(Per-object polygon outlines)
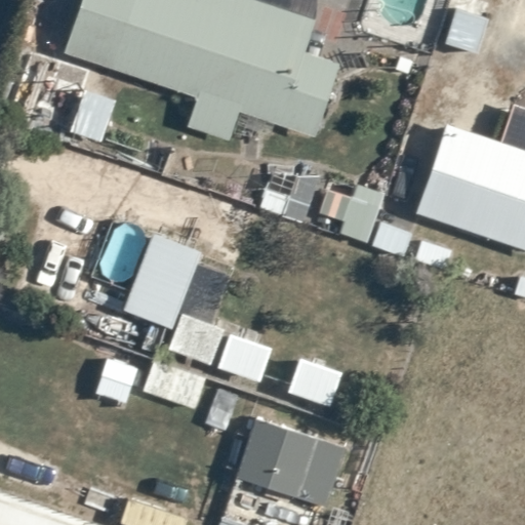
[(264,0),(80,0),(64,52),(198,96),(187,125),(229,140),(239,110),(241,111),(234,132),(269,138),(274,122),(315,136),(339,62),(305,50),(316,16),(264,0)]
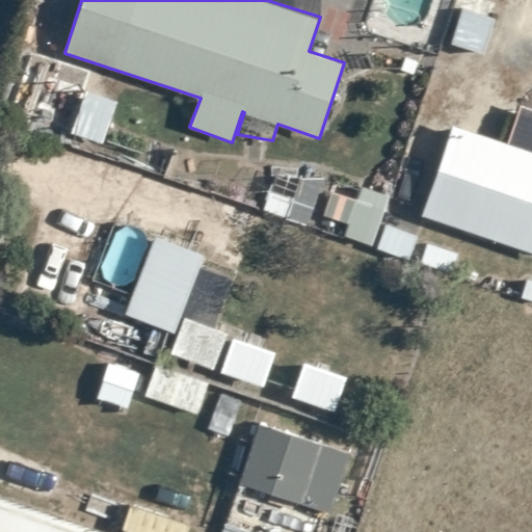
[(486,38),(498,4),(484,0),(464,0),(455,28),(486,38)]
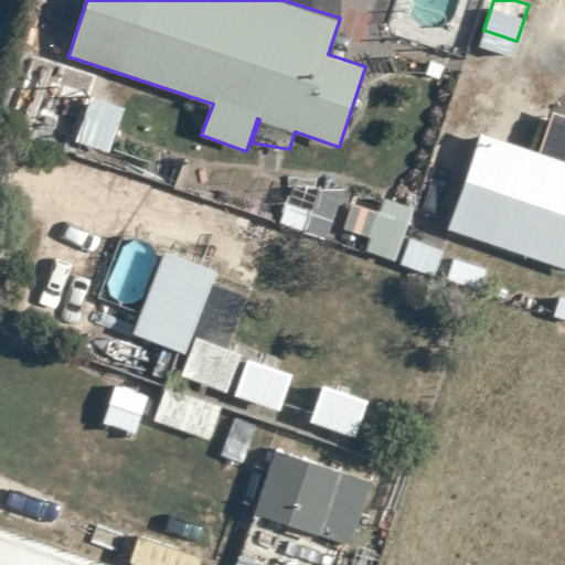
[(125,107),(92,95),(74,141),(109,153),(125,107)]
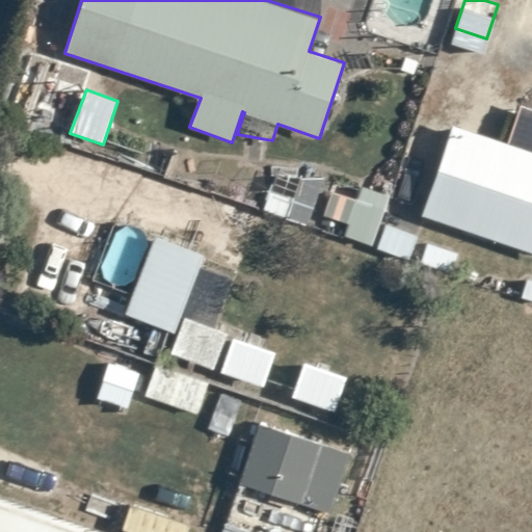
[(451,123),(419,215),(531,254),(531,108),(519,104),(505,141),(451,123)]
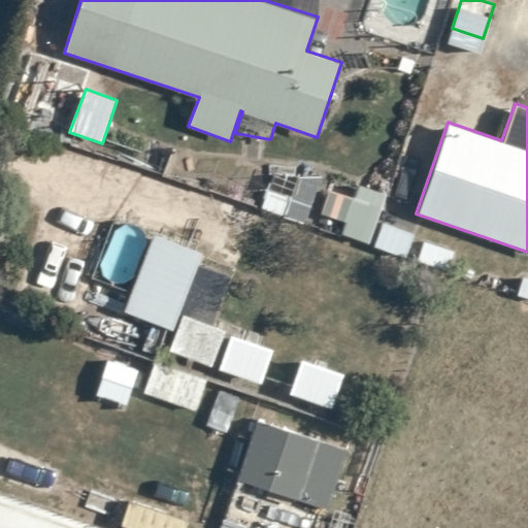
[(368,242),(386,193),(359,184),(354,199),(329,190),(321,212),(345,222),(341,233),(368,242)]
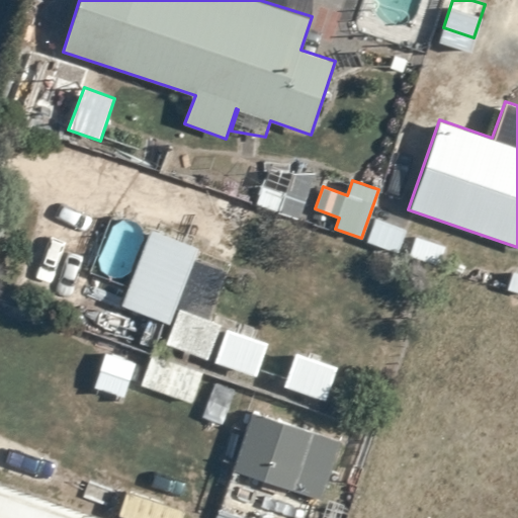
[(257,204),(280,212),(287,193),(263,185),(257,204)]
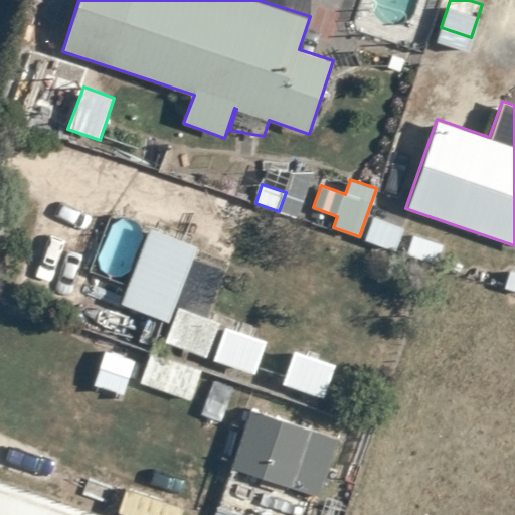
[(403,226),(375,216),(366,240),(394,250),(403,226)]
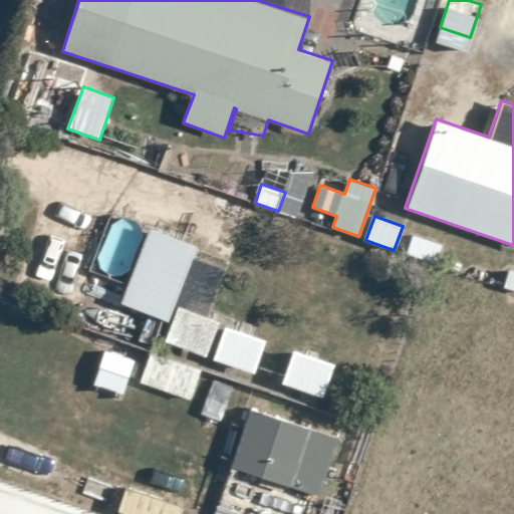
[(197,244),(148,227),(119,303),(168,321),(174,305),(177,306),(164,340),(207,355),(220,320),(207,316),(224,269),(192,257),(197,244)]
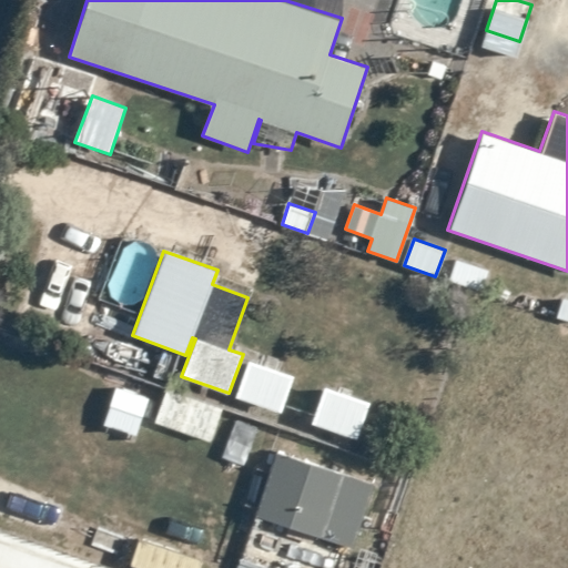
[(566,298),(561,297),(555,318),(567,322),(567,293),(566,298)]
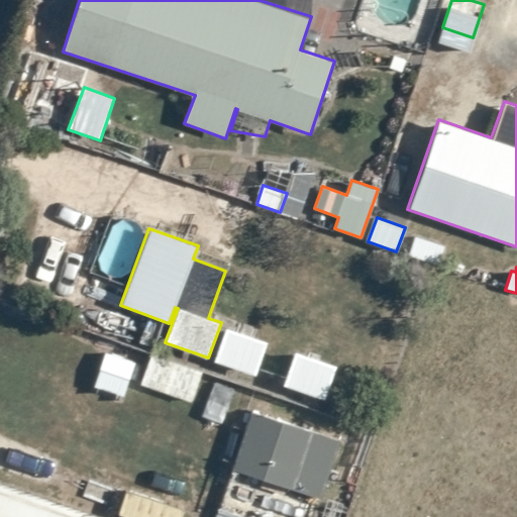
[(267,341),(226,327),(214,360),(254,375),(267,341)]
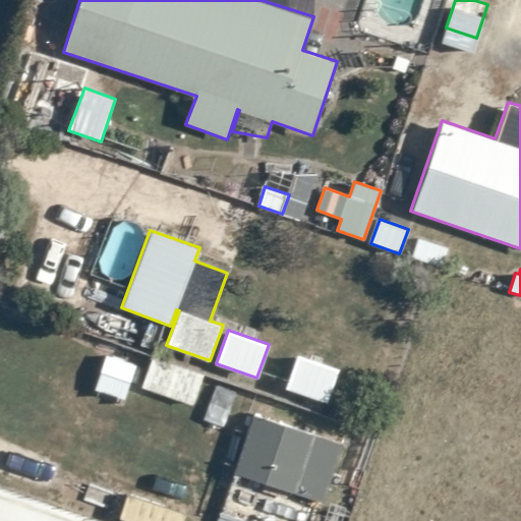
[(339,367),(296,353),(285,388),(327,403),(339,367)]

§ Directive:
The reply should hold every entry above, given again exactly, but not a single picture.

§ Exercise answer:
[(264,0),(80,0),(64,52),(198,96),(187,125),(229,140),(239,110),(241,111),(234,132),(269,138),(274,122),(315,136),(339,62),(305,50),(316,16),(264,0)]
[(486,38),(498,4),(484,0),(464,0),(455,28),(486,38)]
[(125,107),(92,95),(74,141),(109,153),(125,107)]
[(451,123),(419,215),(531,254),(531,108),(519,104),(505,141),(451,123)]
[(368,242),(386,193),(359,184),(354,199),(329,190),(321,212),(345,222),(341,233),(368,242)]
[(257,204),(280,212),(287,193),(263,185),(257,204)]
[(403,226),(375,216),(366,240),(394,250),(403,226)]
[(197,244),(148,227),(119,303),(168,321),(174,305),(177,306),(164,340),(207,355),(220,320),(207,316),(224,269),(192,257),(197,244)]
[(566,298),(561,297),(555,318),(567,322),(567,293),(566,298)]
[(267,341),(226,327),(214,360),(254,375),(267,341)]
[(339,367),(296,353),(285,388),(327,403),(339,367)]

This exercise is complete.